Write out every line exactly, from the start of the records below to the line with "(529, 557) = (431, 331): blue", and stop there. Don't write out the pictures.

**Input material**
╭──

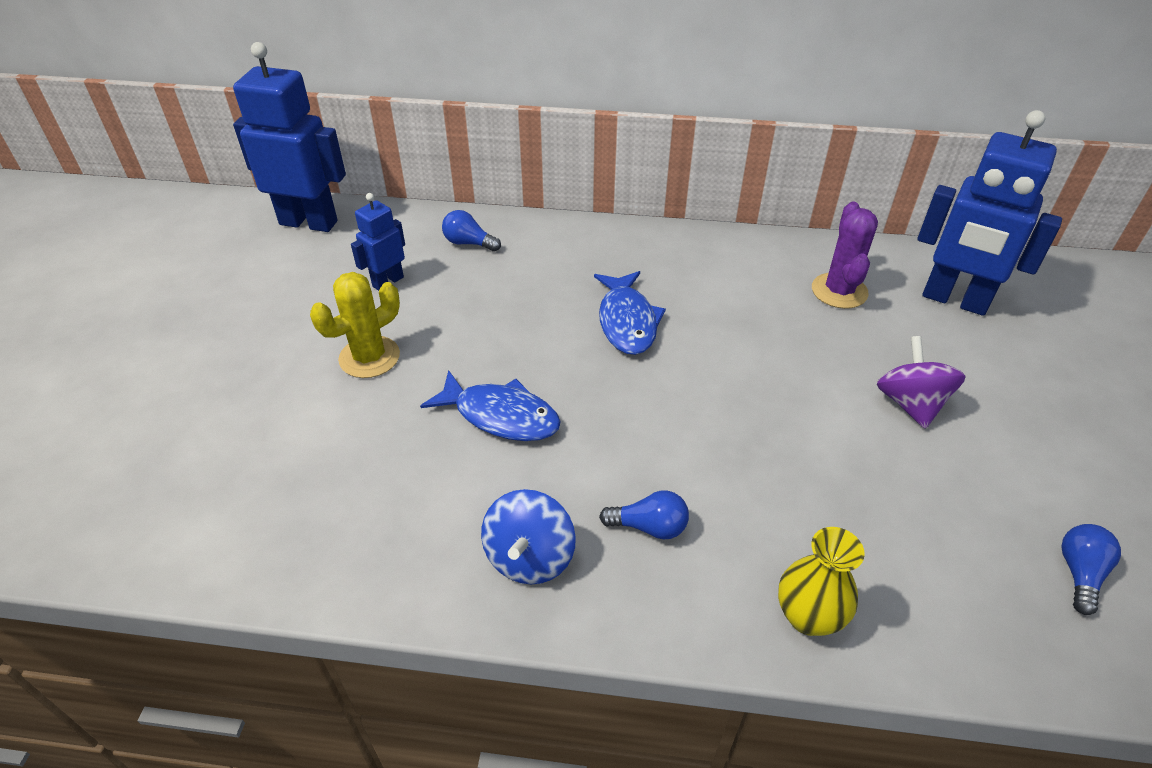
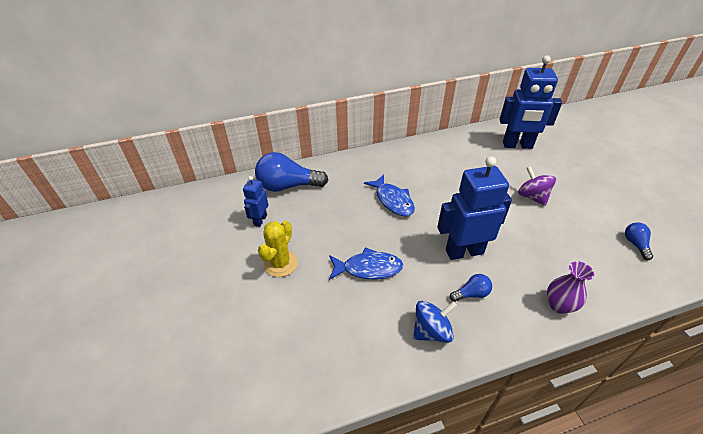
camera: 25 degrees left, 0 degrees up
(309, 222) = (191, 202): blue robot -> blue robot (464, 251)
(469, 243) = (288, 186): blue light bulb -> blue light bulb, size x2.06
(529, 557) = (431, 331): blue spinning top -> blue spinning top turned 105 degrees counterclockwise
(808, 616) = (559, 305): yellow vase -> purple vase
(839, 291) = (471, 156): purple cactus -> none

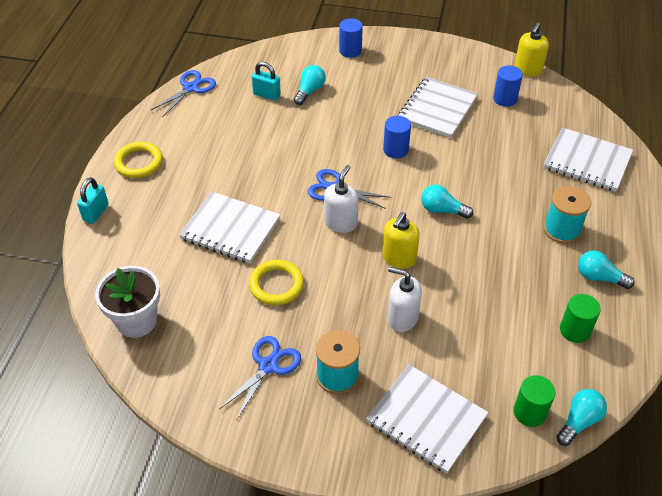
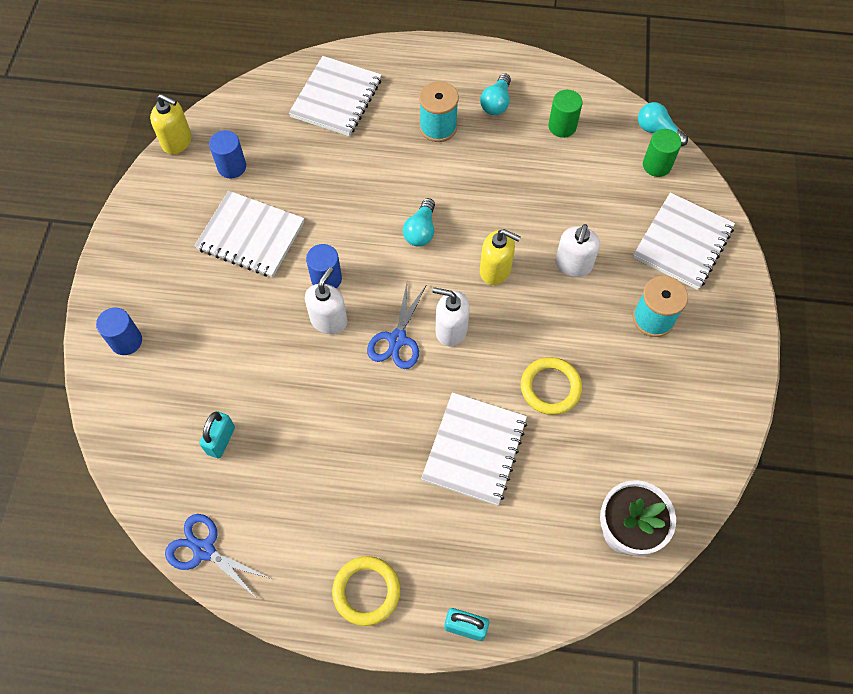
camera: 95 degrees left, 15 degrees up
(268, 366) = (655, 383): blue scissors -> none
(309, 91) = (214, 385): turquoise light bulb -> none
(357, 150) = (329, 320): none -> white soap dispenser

╰──

**Task response**
camera: 25 degrees left, 0 degrees up
(309, 222) = (191, 202): blue robot -> blue robot (464, 251)
(469, 243) = (288, 186): blue light bulb -> blue light bulb, size x2.06
(529, 557) = (431, 331): blue spinning top -> blue spinning top turned 105 degrees counterclockwise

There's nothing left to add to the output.